→ **ACTIVITY**
When you transcribe the listing that follows, keep every line exact and skip any picture.

→ **DATA SECTION**

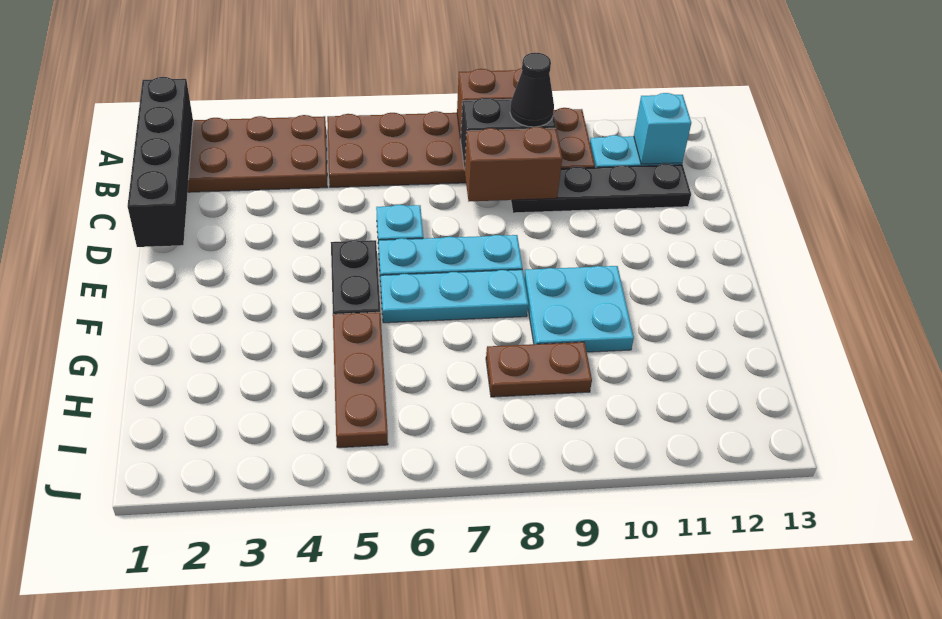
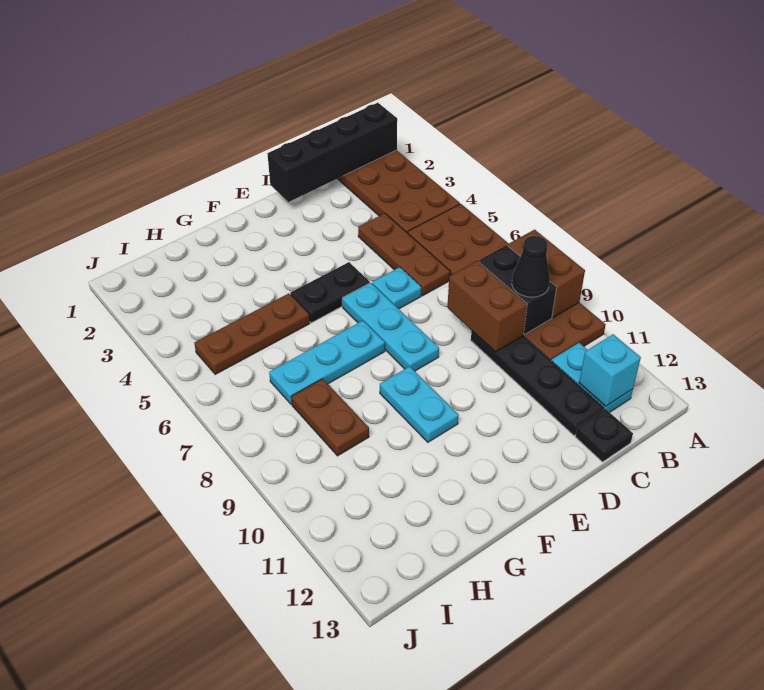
none -> brown plate C4:C6 level 1
none -> black plate C13 level 1
cyan plate F6:F8 level 1 -> cyan plate F7:H7 level 1
cyan plate F9:G10 level 1 -> cyan plate F9:F10 level 1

→ **WRITTEN SOLUTION**
none -> brown plate C4:C6 level 1
none -> black plate C13 level 1
cyan plate F6:F8 level 1 -> cyan plate F7:H7 level 1
cyan plate F9:G10 level 1 -> cyan plate F9:F10 level 1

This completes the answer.